------ RECORDS FOR THE EXERCISE
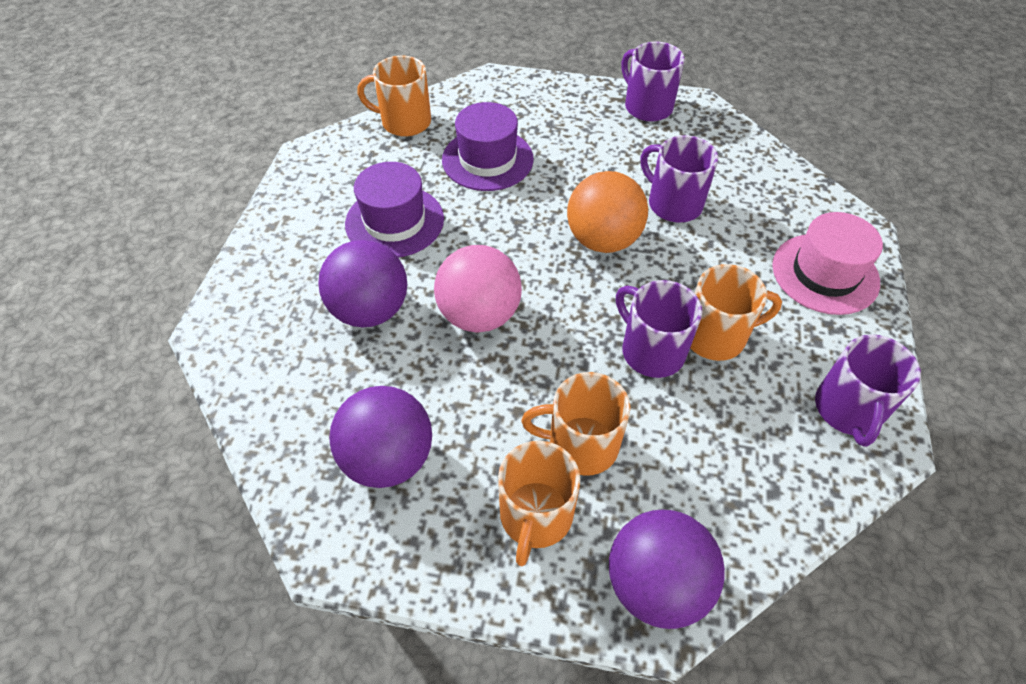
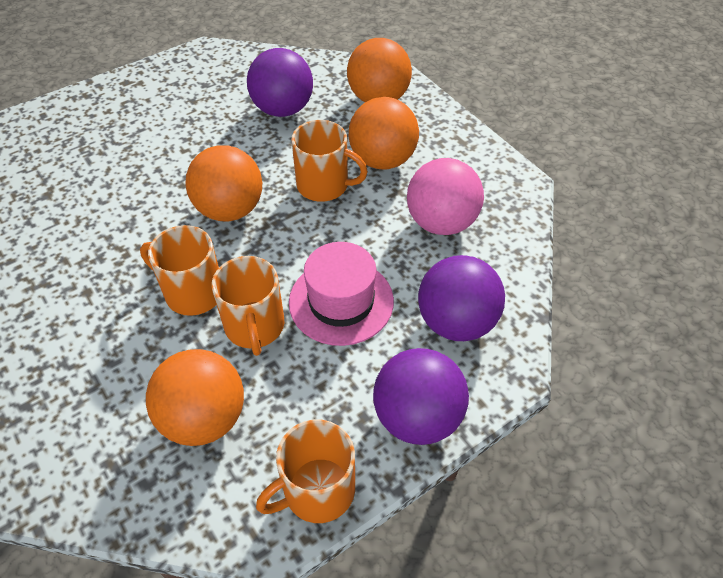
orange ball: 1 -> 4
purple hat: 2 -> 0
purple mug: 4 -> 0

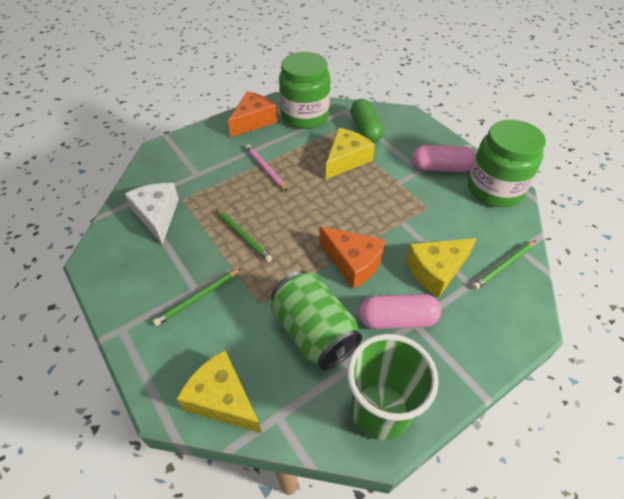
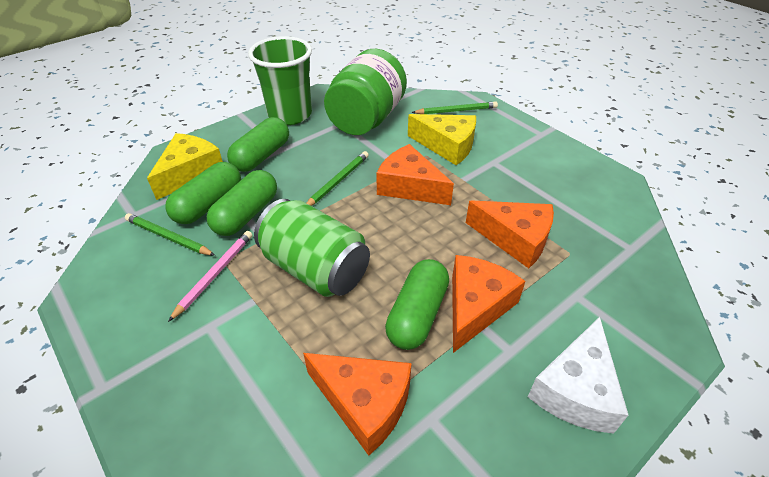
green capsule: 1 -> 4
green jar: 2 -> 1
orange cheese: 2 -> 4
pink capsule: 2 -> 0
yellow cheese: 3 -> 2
------------
**GOAL OF THE EXERCISE:** Reproduce the final stretch of the data above: every line from the one holding "green capsule: 1 -> 4" through the end, inclusive, exactly as written and nothing else.

**RESPONSE:**
green capsule: 1 -> 4
green jar: 2 -> 1
orange cheese: 2 -> 4
pink capsule: 2 -> 0
yellow cheese: 3 -> 2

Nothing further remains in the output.